Work order →
Type out every line of the data again, exactly.

┌──

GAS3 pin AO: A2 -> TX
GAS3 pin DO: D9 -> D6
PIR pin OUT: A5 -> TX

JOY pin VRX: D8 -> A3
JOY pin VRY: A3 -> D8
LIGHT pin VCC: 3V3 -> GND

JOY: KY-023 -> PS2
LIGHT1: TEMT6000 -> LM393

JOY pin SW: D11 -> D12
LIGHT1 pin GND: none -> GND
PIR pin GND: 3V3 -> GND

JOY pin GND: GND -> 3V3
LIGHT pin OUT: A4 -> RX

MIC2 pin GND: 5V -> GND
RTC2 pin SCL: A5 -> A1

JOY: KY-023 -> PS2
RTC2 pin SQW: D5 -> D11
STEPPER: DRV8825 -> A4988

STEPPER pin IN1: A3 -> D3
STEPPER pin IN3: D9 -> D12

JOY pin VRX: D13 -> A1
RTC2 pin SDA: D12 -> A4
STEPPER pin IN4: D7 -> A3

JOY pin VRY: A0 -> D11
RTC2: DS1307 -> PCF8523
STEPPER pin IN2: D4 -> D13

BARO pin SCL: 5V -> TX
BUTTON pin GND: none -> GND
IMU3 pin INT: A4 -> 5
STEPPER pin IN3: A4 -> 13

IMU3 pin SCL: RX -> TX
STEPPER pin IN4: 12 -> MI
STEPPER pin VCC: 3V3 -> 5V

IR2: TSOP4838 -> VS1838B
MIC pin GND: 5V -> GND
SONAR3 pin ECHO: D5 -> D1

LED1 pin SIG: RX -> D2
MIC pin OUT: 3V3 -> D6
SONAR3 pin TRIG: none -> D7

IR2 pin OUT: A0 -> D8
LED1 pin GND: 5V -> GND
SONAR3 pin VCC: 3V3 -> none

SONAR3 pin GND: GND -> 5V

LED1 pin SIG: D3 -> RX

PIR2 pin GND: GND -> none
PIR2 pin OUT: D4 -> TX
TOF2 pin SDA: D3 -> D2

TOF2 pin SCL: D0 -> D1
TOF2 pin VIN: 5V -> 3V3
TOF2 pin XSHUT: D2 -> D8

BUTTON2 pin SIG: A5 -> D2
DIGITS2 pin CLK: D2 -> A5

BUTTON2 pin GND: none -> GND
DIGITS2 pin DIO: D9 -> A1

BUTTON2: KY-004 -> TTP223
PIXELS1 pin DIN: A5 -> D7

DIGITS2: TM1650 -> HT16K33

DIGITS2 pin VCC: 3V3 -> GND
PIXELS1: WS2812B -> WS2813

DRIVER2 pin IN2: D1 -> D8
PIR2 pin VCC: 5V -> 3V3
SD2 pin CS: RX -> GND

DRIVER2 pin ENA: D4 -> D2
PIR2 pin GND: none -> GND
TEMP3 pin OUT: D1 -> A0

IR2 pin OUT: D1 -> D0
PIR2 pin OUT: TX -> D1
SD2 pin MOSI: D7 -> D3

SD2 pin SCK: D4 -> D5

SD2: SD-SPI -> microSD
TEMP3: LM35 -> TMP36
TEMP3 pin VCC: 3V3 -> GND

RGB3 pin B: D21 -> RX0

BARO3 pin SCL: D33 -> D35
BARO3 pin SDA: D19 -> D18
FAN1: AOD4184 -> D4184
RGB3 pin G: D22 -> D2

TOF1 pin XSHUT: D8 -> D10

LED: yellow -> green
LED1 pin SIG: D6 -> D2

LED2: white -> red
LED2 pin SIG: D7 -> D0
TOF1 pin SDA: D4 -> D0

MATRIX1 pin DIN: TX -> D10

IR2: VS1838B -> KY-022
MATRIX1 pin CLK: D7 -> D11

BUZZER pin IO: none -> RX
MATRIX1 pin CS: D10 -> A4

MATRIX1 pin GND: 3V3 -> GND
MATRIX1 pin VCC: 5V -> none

└──

Answer for the task →
GAS3 pin AO: A2 -> TX
GAS3 pin DO: D9 -> D6
PIR pin OUT: A5 -> TX

JOY pin VRX: D8 -> A3
JOY pin VRY: A3 -> D8
LIGHT pin VCC: 3V3 -> GND

JOY: KY-023 -> PS2
LIGHT1: TEMT6000 -> LM393

JOY pin SW: D11 -> D12
LIGHT1 pin GND: none -> GND
PIR pin GND: 3V3 -> GND

JOY pin GND: GND -> 3V3
LIGHT pin OUT: A4 -> RX

MIC2 pin GND: 5V -> GND
RTC2 pin SCL: A5 -> A1

JOY: KY-023 -> PS2
RTC2 pin SQW: D5 -> D11
STEPPER: DRV8825 -> A4988

STEPPER pin IN1: A3 -> D3
STEPPER pin IN3: D9 -> D12

JOY pin VRX: D13 -> A1
RTC2 pin SDA: D12 -> A4
STEPPER pin IN4: D7 -> A3

JOY pin VRY: A0 -> D11
RTC2: DS1307 -> PCF8523
STEPPER pin IN2: D4 -> D13

BARO pin SCL: 5V -> TX
BUTTON pin GND: none -> GND
IMU3 pin INT: A4 -> 5
STEPPER pin IN3: A4 -> 13

IMU3 pin SCL: RX -> TX
STEPPER pin IN4: 12 -> MI
STEPPER pin VCC: 3V3 -> 5V

IR2: TSOP4838 -> VS1838B
MIC pin GND: 5V -> GND
SONAR3 pin ECHO: D5 -> D1

LED1 pin SIG: RX -> D2
MIC pin OUT: 3V3 -> D6
SONAR3 pin TRIG: none -> D7

IR2 pin OUT: A0 -> D8
LED1 pin GND: 5V -> GND
SONAR3 pin VCC: 3V3 -> none

SONAR3 pin GND: GND -> 5V

LED1 pin SIG: D3 -> RX

PIR2 pin GND: GND -> none
PIR2 pin OUT: D4 -> TX
TOF2 pin SDA: D3 -> D2

TOF2 pin SCL: D0 -> D1
TOF2 pin VIN: 5V -> 3V3
TOF2 pin XSHUT: D2 -> D8

BUTTON2 pin SIG: A5 -> D2
DIGITS2 pin CLK: D2 -> A5

BUTTON2 pin GND: none -> GND
DIGITS2 pin DIO: D9 -> A1

BUTTON2: KY-004 -> TTP223
PIXELS1 pin DIN: A5 -> D7

DIGITS2: TM1650 -> HT16K33

DIGITS2 pin VCC: 3V3 -> GND
PIXELS1: WS2812B -> WS2813

DRIVER2 pin IN2: D1 -> D8
PIR2 pin VCC: 5V -> 3V3
SD2 pin CS: RX -> GND

DRIVER2 pin ENA: D4 -> D2
PIR2 pin GND: none -> GND
TEMP3 pin OUT: D1 -> A0

IR2 pin OUT: D1 -> D0
PIR2 pin OUT: TX -> D1
SD2 pin MOSI: D7 -> D3

SD2 pin SCK: D4 -> D5

SD2: SD-SPI -> microSD
TEMP3: LM35 -> TMP36
TEMP3 pin VCC: 3V3 -> GND

RGB3 pin B: D21 -> RX0

BARO3 pin SCL: D33 -> D35
BARO3 pin SDA: D19 -> D18
FAN1: AOD4184 -> D4184
RGB3 pin G: D22 -> D2

TOF1 pin XSHUT: D8 -> D10

LED: yellow -> green
LED1 pin SIG: D6 -> D2

LED2: white -> red
LED2 pin SIG: D7 -> D0
TOF1 pin SDA: D4 -> D0

MATRIX1 pin DIN: TX -> D10

IR2: VS1838B -> KY-022
MATRIX1 pin CLK: D7 -> D11

BUZZER pin IO: none -> RX
MATRIX1 pin CS: D10 -> A4

MATRIX1 pin GND: 3V3 -> GND
MATRIX1 pin VCC: 5V -> none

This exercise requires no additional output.